SOURCE MATERIAL Block Start
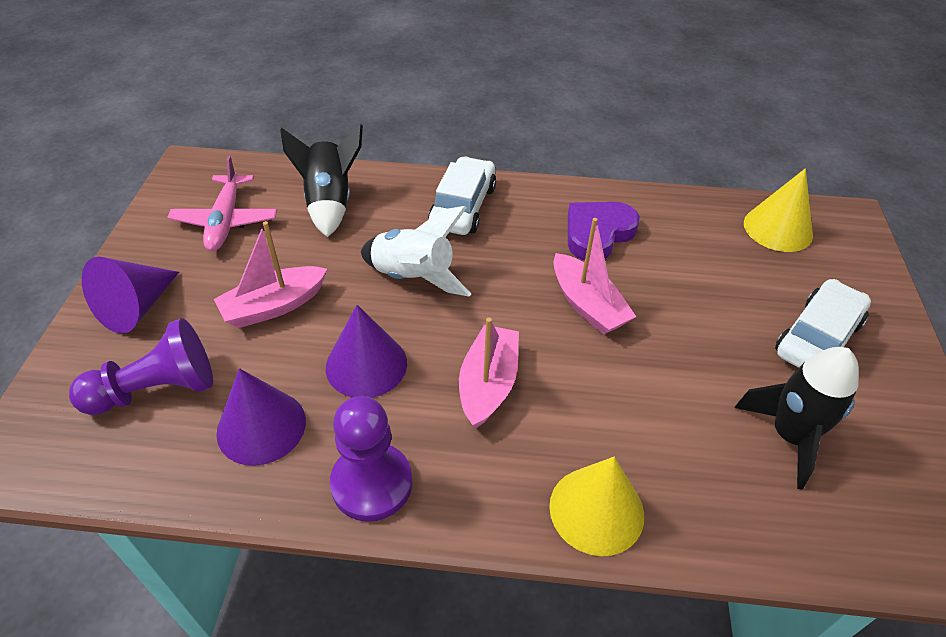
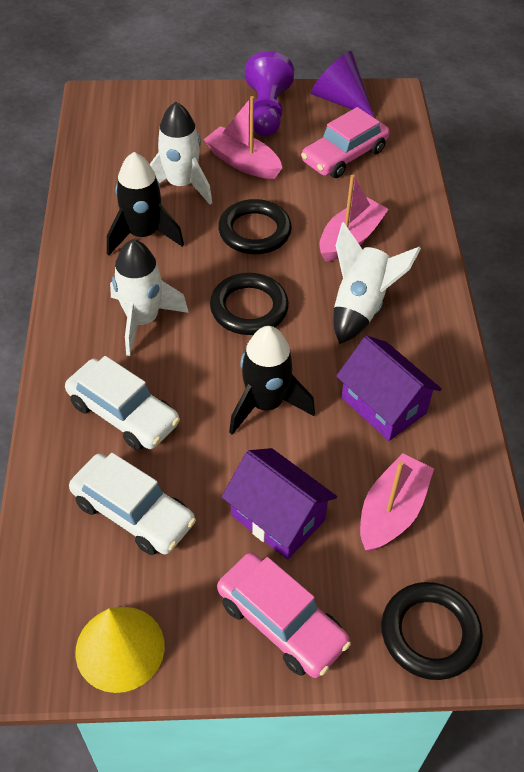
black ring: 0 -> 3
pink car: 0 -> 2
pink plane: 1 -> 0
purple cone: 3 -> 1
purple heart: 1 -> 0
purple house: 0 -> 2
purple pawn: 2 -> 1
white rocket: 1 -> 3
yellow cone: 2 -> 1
SOURCE MATERIAL Block End
▶ _WHAT IS BEING ASKED_
A faithful copy of every record is required, with no pictures included.

▶ _ANSWER TO THIS EXERCISE_
black ring: 0 -> 3
pink car: 0 -> 2
pink plane: 1 -> 0
purple cone: 3 -> 1
purple heart: 1 -> 0
purple house: 0 -> 2
purple pawn: 2 -> 1
white rocket: 1 -> 3
yellow cone: 2 -> 1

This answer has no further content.